Exercise =>
Each entry is to be retyped exactly as it appears. Leave the images out.

--- Data extracts Enclosed Below ---

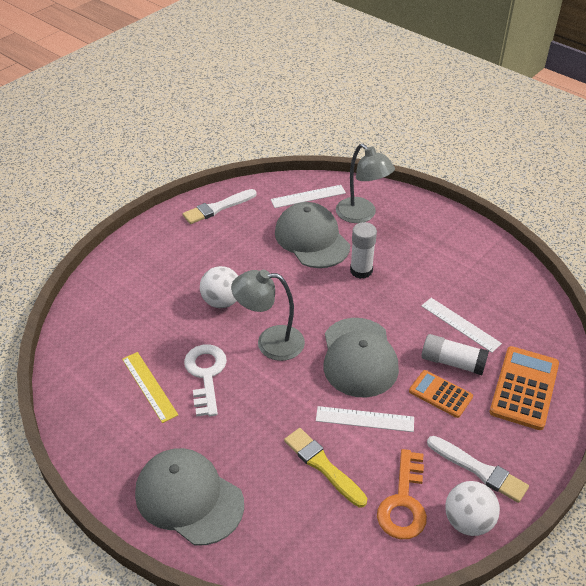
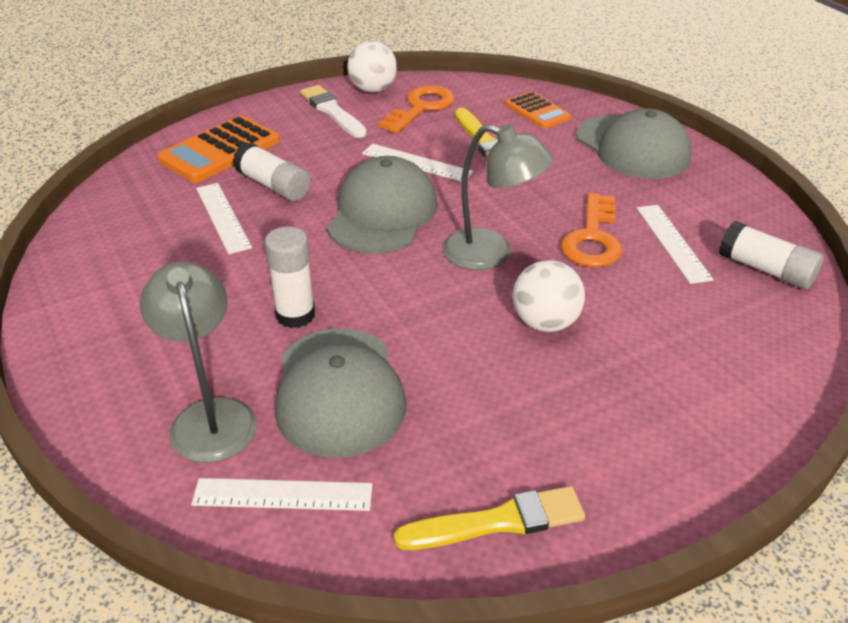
camera: 160 degrees left, 5 degrees down
(85, 378) = (766, 270): none -> white glue stick
(149, 386) = (672, 242): yellow ruler -> white ruler
(205, 374) = (593, 239): white key -> orange key
(218, 208) = (496, 522): white brush -> yellow brush
(440, 394) = (316, 164): orange calculator -> orange calculator (537, 111)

--- End of Enclosed Data extracts ---

Solution to the exercise =>
camera: 160 degrees left, 5 degrees down
(85, 378) = (766, 270): none -> white glue stick
(149, 386) = (672, 242): yellow ruler -> white ruler
(205, 374) = (593, 239): white key -> orange key
(218, 208) = (496, 522): white brush -> yellow brush
(440, 394) = (316, 164): orange calculator -> orange calculator (537, 111)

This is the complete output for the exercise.